* _Aim of the exercise_: The result should be every line that contains the word "ring", taken from the material.

Segment Start: Provided records

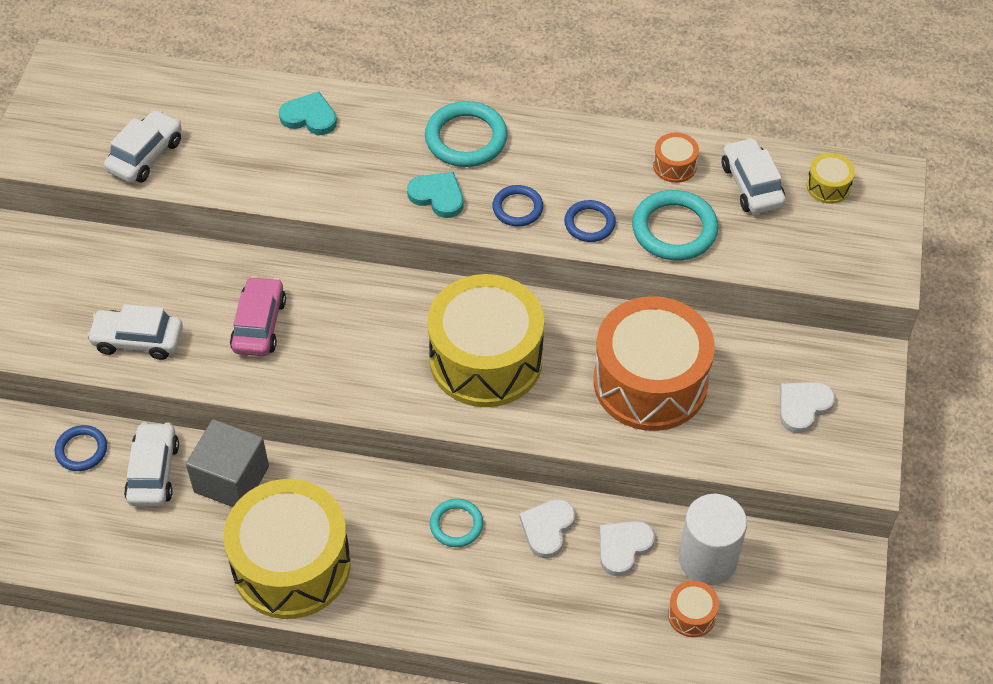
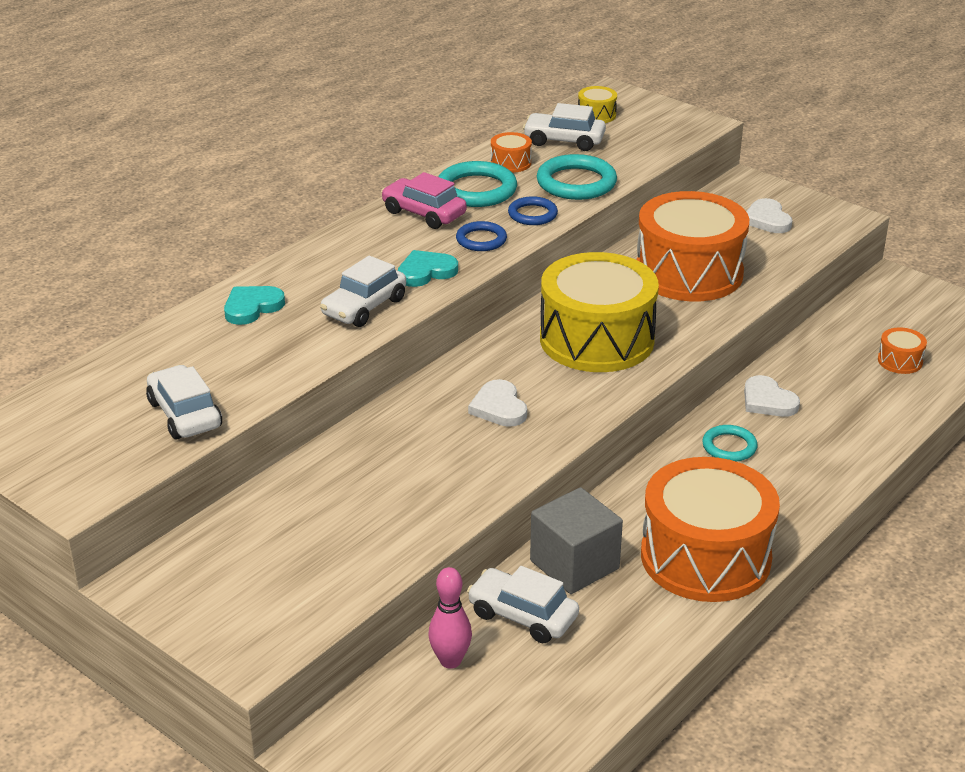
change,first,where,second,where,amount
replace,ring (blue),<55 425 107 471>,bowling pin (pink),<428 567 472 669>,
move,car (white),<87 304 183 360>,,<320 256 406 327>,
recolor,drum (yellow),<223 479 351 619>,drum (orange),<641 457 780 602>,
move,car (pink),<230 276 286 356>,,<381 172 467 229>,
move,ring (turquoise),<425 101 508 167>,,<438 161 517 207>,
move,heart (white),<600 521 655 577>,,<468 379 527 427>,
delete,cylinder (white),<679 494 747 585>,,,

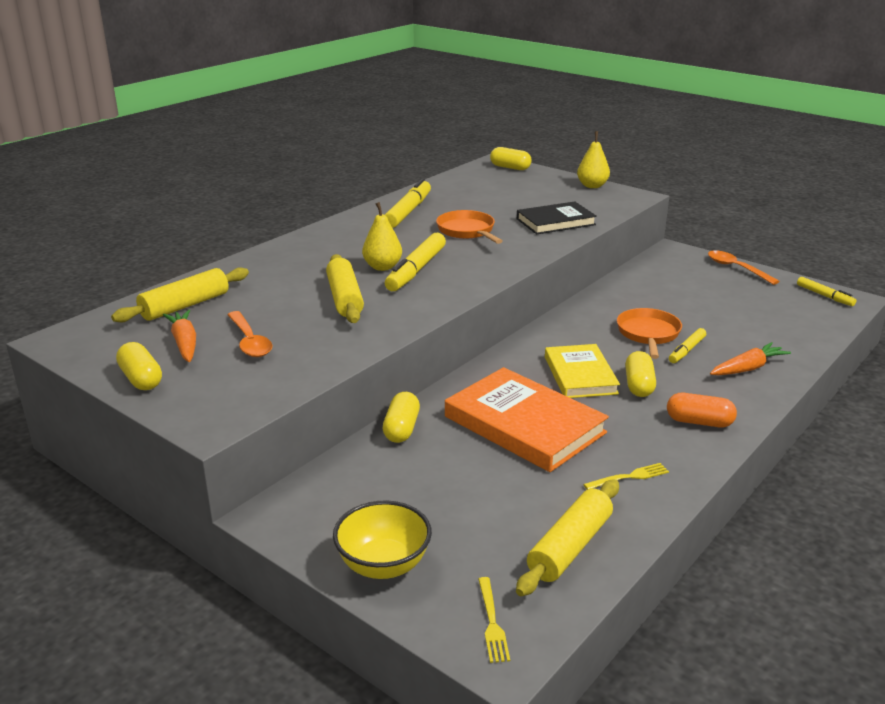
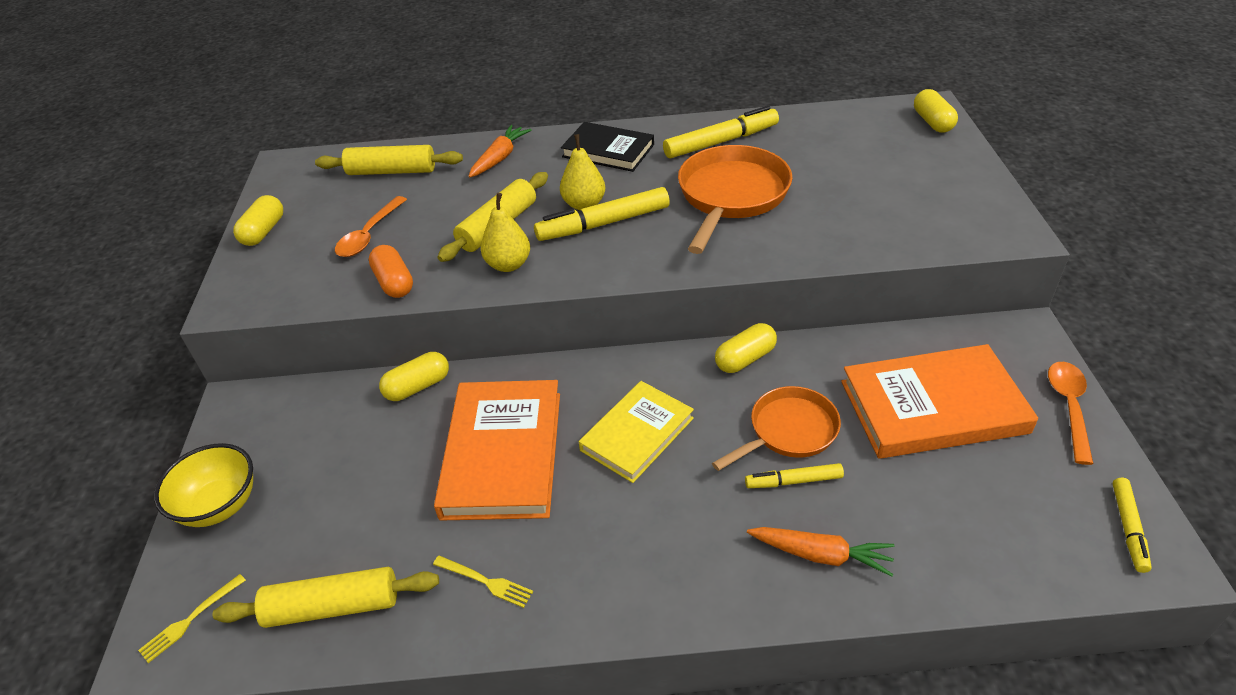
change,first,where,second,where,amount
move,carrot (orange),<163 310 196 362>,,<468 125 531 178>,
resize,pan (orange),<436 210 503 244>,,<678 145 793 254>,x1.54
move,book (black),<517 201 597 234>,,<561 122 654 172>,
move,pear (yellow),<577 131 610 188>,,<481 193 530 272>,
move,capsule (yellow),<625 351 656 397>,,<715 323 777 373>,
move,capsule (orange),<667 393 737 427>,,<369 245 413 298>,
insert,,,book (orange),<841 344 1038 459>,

Segment End: Provided records
Segment Start: Provided records

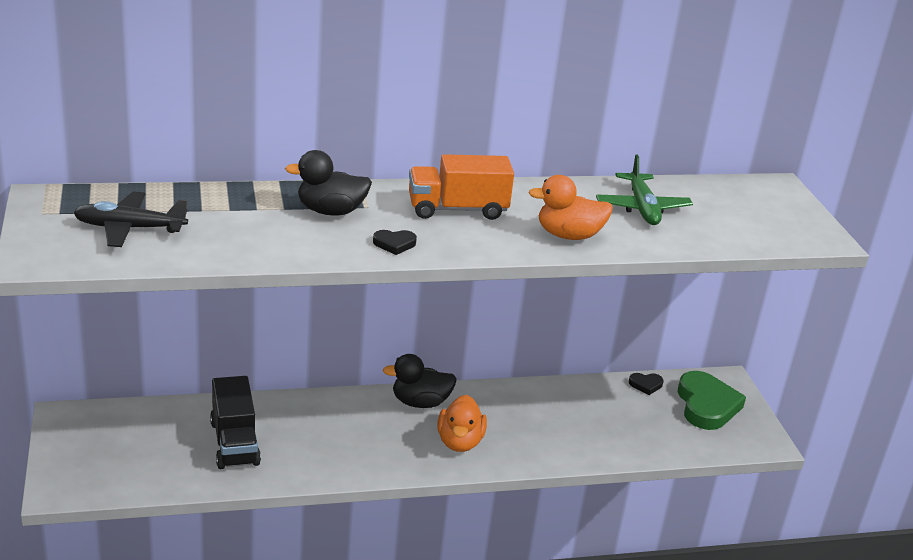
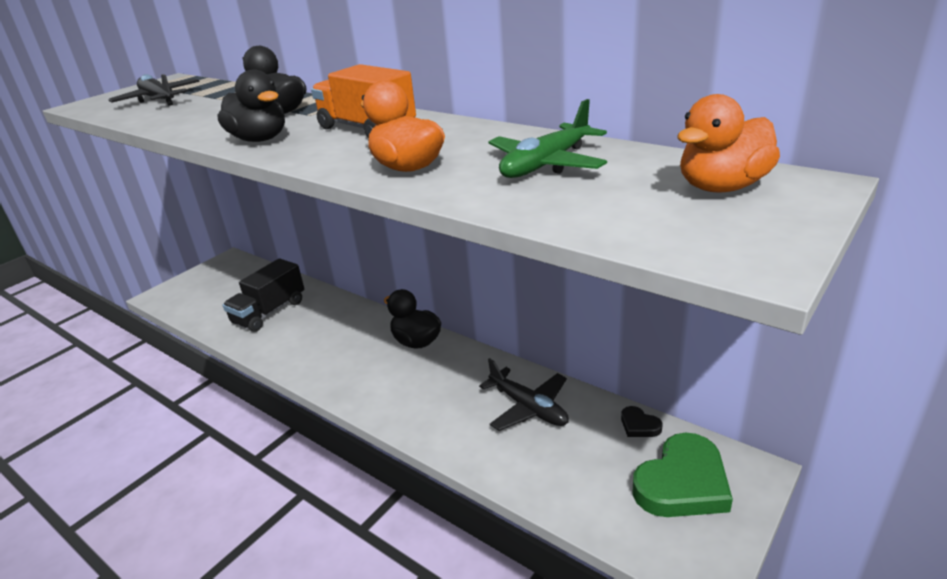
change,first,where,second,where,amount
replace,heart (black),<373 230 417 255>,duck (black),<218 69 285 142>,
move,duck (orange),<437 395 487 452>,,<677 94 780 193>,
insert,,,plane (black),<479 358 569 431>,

Segment End: Provided records

* _Finished exercise_:
replace,ring (blue),<55 425 107 471>,bowling pin (pink),<428 567 472 669>,
move,ring (turquoise),<425 101 508 167>,,<438 161 517 207>,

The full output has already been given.